Convert the lines below into a JSON list of strings with one string per line, omitting blank lines.

- Records supplied:
Start of Block
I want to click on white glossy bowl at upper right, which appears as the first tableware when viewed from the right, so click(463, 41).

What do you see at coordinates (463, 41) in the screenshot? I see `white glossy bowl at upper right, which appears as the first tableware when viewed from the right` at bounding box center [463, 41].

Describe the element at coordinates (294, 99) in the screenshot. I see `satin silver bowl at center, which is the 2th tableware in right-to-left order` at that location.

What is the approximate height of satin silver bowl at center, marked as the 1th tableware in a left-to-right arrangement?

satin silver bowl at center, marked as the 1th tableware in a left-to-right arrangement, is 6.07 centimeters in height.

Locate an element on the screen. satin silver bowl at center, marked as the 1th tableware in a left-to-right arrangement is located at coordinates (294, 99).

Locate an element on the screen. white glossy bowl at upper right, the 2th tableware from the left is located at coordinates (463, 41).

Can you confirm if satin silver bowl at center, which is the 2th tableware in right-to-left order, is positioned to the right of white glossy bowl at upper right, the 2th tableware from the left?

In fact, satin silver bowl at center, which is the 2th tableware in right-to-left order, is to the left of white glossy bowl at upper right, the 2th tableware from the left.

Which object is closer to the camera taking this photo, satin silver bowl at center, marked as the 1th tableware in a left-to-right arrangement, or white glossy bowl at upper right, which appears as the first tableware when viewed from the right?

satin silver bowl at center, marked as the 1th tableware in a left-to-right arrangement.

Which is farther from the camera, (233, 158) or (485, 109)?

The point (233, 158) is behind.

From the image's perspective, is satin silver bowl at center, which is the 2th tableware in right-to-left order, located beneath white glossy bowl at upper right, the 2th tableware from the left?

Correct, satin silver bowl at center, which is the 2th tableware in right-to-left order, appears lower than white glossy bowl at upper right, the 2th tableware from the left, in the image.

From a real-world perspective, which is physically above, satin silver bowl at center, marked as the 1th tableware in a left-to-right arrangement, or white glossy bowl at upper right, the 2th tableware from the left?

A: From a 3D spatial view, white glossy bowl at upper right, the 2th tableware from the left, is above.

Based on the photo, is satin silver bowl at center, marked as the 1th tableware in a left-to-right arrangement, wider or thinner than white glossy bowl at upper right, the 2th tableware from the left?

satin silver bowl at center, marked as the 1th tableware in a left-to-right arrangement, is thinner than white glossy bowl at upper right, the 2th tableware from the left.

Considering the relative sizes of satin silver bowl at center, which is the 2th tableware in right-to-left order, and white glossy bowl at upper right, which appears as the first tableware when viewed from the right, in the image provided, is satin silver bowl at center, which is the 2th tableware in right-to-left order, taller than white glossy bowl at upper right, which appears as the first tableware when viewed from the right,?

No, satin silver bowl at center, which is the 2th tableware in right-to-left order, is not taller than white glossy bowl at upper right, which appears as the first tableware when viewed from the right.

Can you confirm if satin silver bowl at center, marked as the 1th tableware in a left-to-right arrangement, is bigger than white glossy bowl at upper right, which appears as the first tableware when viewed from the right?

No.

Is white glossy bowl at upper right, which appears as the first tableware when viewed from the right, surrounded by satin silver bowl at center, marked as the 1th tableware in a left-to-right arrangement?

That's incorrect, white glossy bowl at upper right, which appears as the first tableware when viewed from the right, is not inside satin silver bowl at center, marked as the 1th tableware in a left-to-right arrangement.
End of Block
- Response to the task:
[
  "I want to click on white glossy bowl at upper right, which appears as the first tableware when viewed from the right, so click(463, 41).",
  "What do you see at coordinates (463, 41) in the screenshot? I see `white glossy bowl at upper right, which appears as the first tableware when viewed from the right` at bounding box center [463, 41].",
  "Describe the element at coordinates (294, 99) in the screenshot. I see `satin silver bowl at center, which is the 2th tableware in right-to-left order` at that location.",
  "What is the approximate height of satin silver bowl at center, marked as the 1th tableware in a left-to-right arrangement?",
  "satin silver bowl at center, marked as the 1th tableware in a left-to-right arrangement, is 6.07 centimeters in height.",
  "Locate an element on the screen. satin silver bowl at center, marked as the 1th tableware in a left-to-right arrangement is located at coordinates (294, 99).",
  "Locate an element on the screen. white glossy bowl at upper right, the 2th tableware from the left is located at coordinates (463, 41).",
  "Can you confirm if satin silver bowl at center, which is the 2th tableware in right-to-left order, is positioned to the right of white glossy bowl at upper right, the 2th tableware from the left?",
  "In fact, satin silver bowl at center, which is the 2th tableware in right-to-left order, is to the left of white glossy bowl at upper right, the 2th tableware from the left.",
  "Which object is closer to the camera taking this photo, satin silver bowl at center, marked as the 1th tableware in a left-to-right arrangement, or white glossy bowl at upper right, which appears as the first tableware when viewed from the right?",
  "satin silver bowl at center, marked as the 1th tableware in a left-to-right arrangement.",
  "Which is farther from the camera, (233, 158) or (485, 109)?",
  "The point (233, 158) is behind.",
  "From the image's perspective, is satin silver bowl at center, which is the 2th tableware in right-to-left order, located beneath white glossy bowl at upper right, the 2th tableware from the left?",
  "Correct, satin silver bowl at center, which is the 2th tableware in right-to-left order, appears lower than white glossy bowl at upper right, the 2th tableware from the left, in the image.",
  "From a real-world perspective, which is physically above, satin silver bowl at center, marked as the 1th tableware in a left-to-right arrangement, or white glossy bowl at upper right, the 2th tableware from the left?",
  "A: From a 3D spatial view, white glossy bowl at upper right, the 2th tableware from the left, is above.",
  "Based on the photo, is satin silver bowl at center, marked as the 1th tableware in a left-to-right arrangement, wider or thinner than white glossy bowl at upper right, the 2th tableware from the left?",
  "satin silver bowl at center, marked as the 1th tableware in a left-to-right arrangement, is thinner than white glossy bowl at upper right, the 2th tableware from the left.",
  "Considering the relative sizes of satin silver bowl at center, which is the 2th tableware in right-to-left order, and white glossy bowl at upper right, which appears as the first tableware when viewed from the right, in the image provided, is satin silver bowl at center, which is the 2th tableware in right-to-left order, taller than white glossy bowl at upper right, which appears as the first tableware when viewed from the right,?",
  "No, satin silver bowl at center, which is the 2th tableware in right-to-left order, is not taller than white glossy bowl at upper right, which appears as the first tableware when viewed from the right.",
  "Can you confirm if satin silver bowl at center, marked as the 1th tableware in a left-to-right arrangement, is bigger than white glossy bowl at upper right, which appears as the first tableware when viewed from the right?",
  "No.",
  "Is white glossy bowl at upper right, which appears as the first tableware when viewed from the right, surrounded by satin silver bowl at center, marked as the 1th tableware in a left-to-right arrangement?",
  "That's incorrect, white glossy bowl at upper right, which appears as the first tableware when viewed from the right, is not inside satin silver bowl at center, marked as the 1th tableware in a left-to-right arrangement."
]